• _Provided records_:
----

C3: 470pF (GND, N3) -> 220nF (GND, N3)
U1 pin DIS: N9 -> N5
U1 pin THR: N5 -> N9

----

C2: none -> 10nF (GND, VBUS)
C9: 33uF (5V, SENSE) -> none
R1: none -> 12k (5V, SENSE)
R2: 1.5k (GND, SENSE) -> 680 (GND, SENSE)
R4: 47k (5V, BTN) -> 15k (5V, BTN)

----

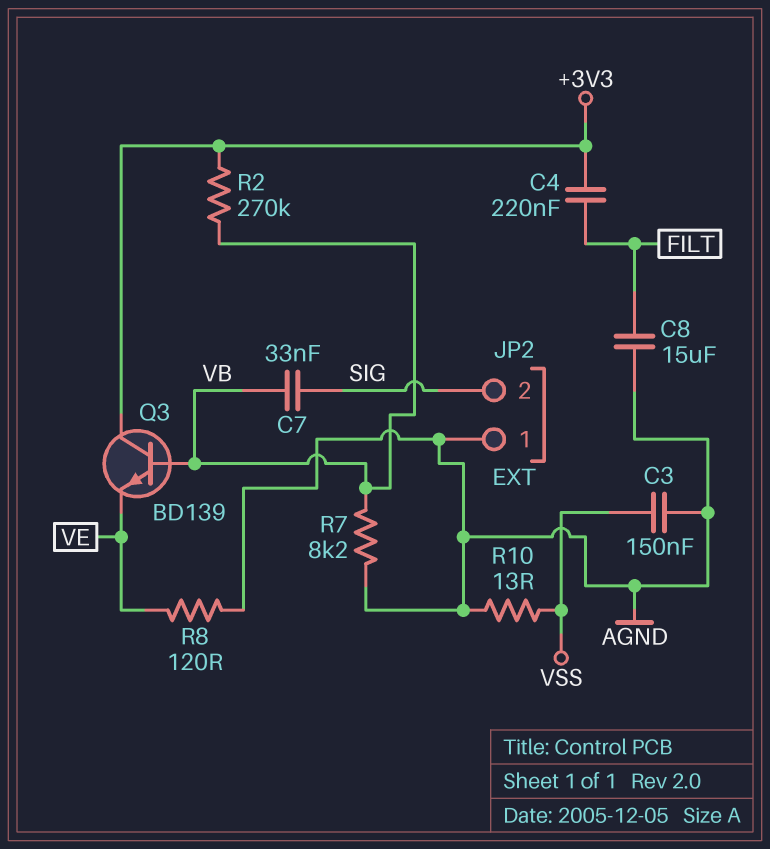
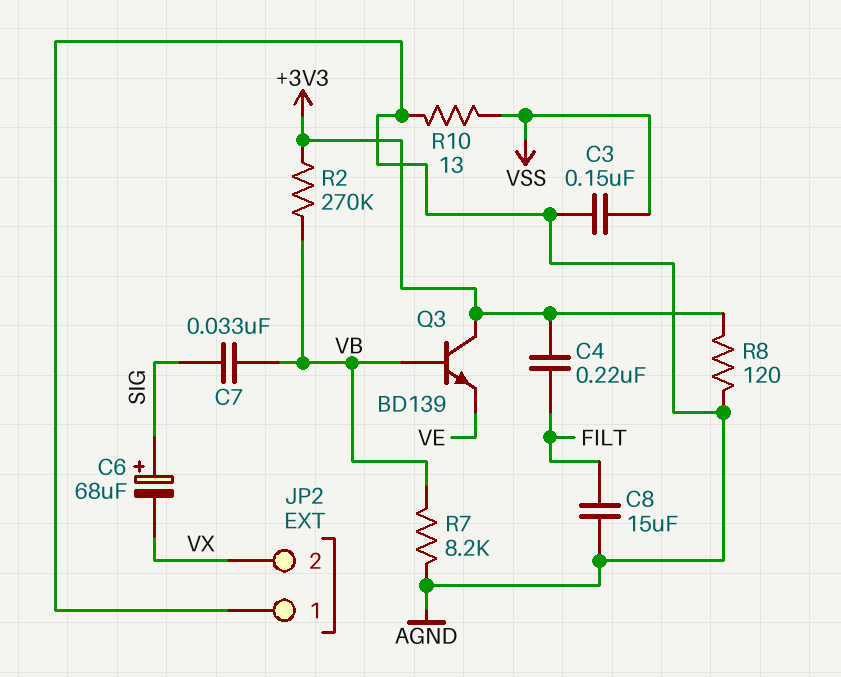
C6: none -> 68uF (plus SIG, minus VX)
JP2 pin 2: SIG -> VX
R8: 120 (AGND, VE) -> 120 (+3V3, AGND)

----

• _What to do_: Each line in the entries above, starting at the line with "C3: 470pF (GND, N3) -> 220nF (GND, N3)" and ending at the line with "U1 pin THR: N5 -> N9", is to be printed exactly, and only those lines.

• _Task response_:
C3: 470pF (GND, N3) -> 220nF (GND, N3)
U1 pin DIS: N9 -> N5
U1 pin THR: N5 -> N9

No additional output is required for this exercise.